◆ **Working data**
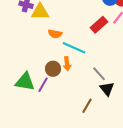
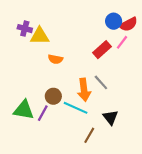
cyan line: (74, 48) -> (76, 108), moved
orange arrow: (67, 64) -> (84, 90), moved, size x1.5
gray line: (99, 74) -> (101, 82), moved

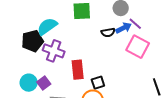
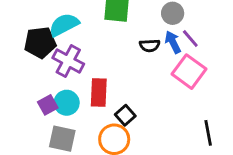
blue arrow: (124, 28) -> (173, 42), turned -98
cyan circle: (29, 83) -> (67, 103), moved
black square: (98, 83) -> (125, 115), turned -32

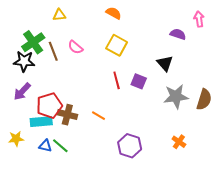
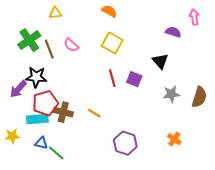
black star: (24, 61) -> (36, 77), moved
gray star: (176, 96) -> (171, 94), size x0.7
green line: (60, 146) -> (56, 153), moved

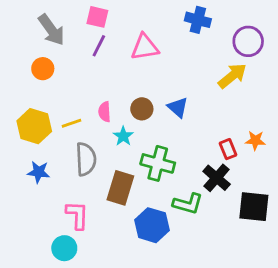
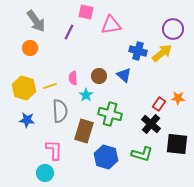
pink square: (97, 17) -> (86, 12), moved
blue cross: (198, 20) -> (138, 51), moved
pink triangle: (145, 47) -> (111, 25), moved
red rectangle: (228, 149) -> (159, 104), turned 56
green L-shape: (188, 204) -> (142, 154), moved

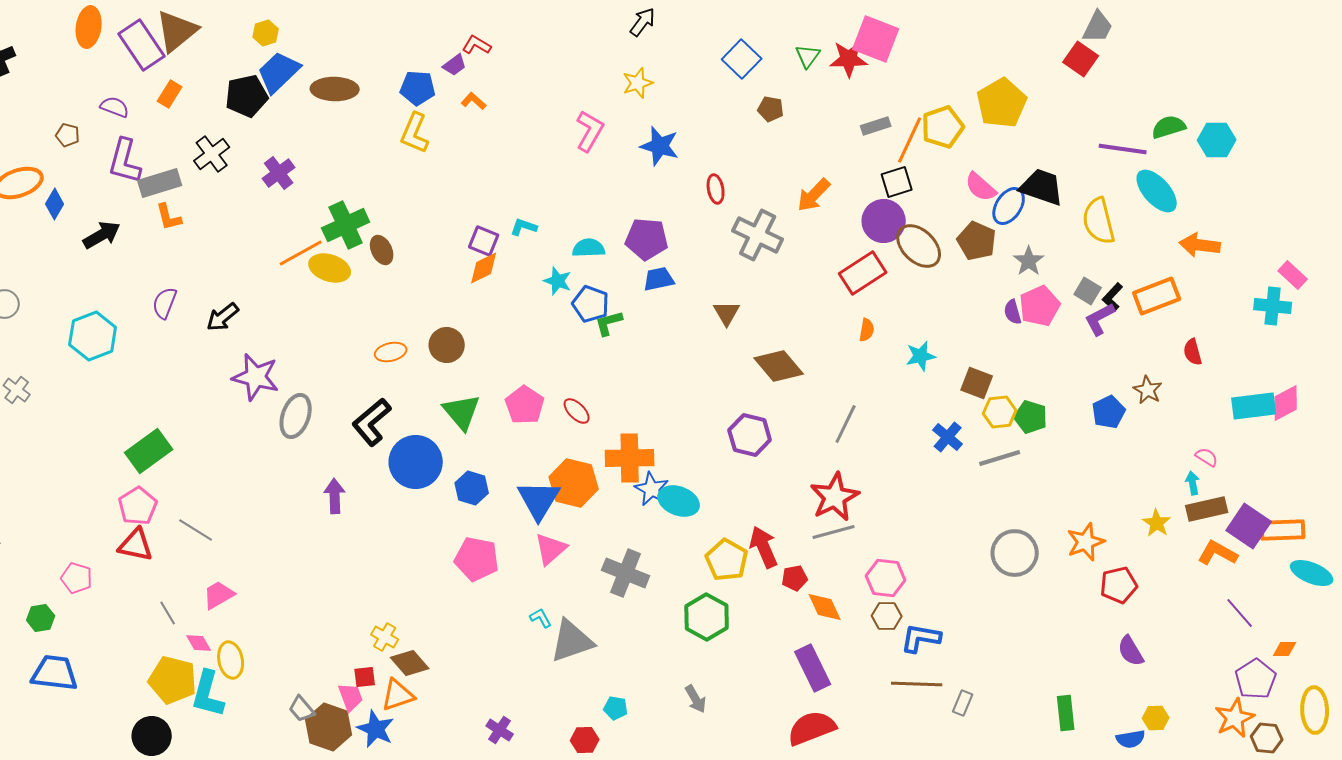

◆ **What to produce**
Using the records above, return verbatim only the part that opens with the line containing "gray line: (99, 74) -> (101, 82), moved" and closes with the line containing "gray star: (176, 96) -> (171, 94), size x0.7"; pictures stay out.

◆ **Result**
gray line: (99, 74) -> (101, 82), moved

blue arrow: (124, 28) -> (173, 42), turned -98
cyan circle: (29, 83) -> (67, 103), moved
black square: (98, 83) -> (125, 115), turned -32

black star: (24, 61) -> (36, 77), moved
gray star: (176, 96) -> (171, 94), size x0.7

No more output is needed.